▶ **What the task requires**: Show every line of the records below that contains the word "moved".

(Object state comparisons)
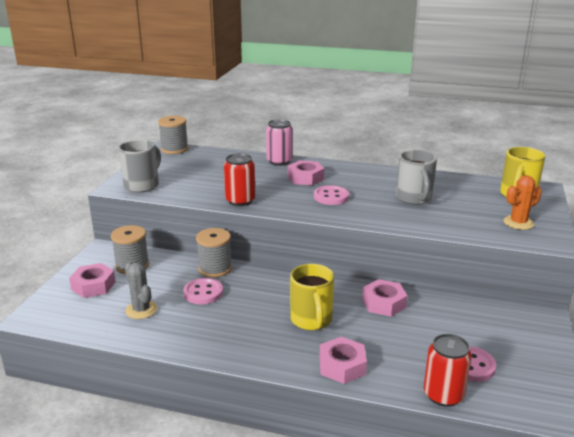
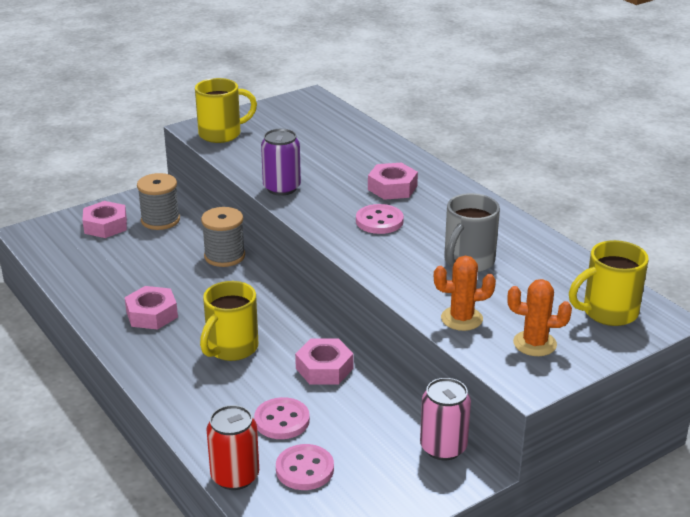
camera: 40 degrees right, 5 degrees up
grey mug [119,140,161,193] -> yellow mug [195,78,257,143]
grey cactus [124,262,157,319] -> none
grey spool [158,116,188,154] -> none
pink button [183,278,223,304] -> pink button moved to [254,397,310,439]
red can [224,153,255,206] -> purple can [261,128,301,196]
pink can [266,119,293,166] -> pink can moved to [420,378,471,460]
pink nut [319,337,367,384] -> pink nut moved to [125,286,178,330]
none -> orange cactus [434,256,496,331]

▶ **Finished task**:
pink button [183,278,223,304] -> pink button moved to [254,397,310,439]
pink can [266,119,293,166] -> pink can moved to [420,378,471,460]
pink nut [319,337,367,384] -> pink nut moved to [125,286,178,330]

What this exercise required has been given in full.